Which lines in the records below contain the word "DATA"? Copy each one.

• [Records supplied]:
━━━━━━━━━━
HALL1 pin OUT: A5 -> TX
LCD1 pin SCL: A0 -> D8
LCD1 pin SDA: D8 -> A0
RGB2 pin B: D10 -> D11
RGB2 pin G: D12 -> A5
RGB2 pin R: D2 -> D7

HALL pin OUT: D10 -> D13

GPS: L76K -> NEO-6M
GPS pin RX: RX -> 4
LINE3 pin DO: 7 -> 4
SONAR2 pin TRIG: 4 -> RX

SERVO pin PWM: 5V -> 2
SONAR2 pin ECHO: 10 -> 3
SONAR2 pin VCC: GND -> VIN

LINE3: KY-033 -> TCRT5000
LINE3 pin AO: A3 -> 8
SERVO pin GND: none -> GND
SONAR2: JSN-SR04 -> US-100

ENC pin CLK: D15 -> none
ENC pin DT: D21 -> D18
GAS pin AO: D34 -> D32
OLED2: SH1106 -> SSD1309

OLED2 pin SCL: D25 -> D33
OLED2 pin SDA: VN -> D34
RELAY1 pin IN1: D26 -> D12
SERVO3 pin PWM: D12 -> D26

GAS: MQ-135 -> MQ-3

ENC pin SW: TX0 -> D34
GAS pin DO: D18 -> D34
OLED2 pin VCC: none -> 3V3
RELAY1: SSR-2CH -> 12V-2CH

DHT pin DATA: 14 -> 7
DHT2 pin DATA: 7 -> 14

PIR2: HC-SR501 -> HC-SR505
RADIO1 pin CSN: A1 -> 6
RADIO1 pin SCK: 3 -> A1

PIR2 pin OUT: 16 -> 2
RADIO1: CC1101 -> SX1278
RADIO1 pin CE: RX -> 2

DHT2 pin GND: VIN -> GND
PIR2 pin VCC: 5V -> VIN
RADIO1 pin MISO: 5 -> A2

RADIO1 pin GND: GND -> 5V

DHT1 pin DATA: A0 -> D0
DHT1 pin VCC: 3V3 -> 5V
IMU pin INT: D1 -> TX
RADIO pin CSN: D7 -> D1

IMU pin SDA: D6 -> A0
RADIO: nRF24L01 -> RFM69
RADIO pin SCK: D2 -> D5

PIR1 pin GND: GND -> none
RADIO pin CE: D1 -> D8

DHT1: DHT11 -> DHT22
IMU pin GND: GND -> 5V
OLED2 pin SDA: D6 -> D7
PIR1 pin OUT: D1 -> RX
━━━━━━━━━━
• [Solution]:
DHT pin DATA: 14 -> 7
DHT2 pin DATA: 7 -> 14
DHT1 pin DATA: A0 -> D0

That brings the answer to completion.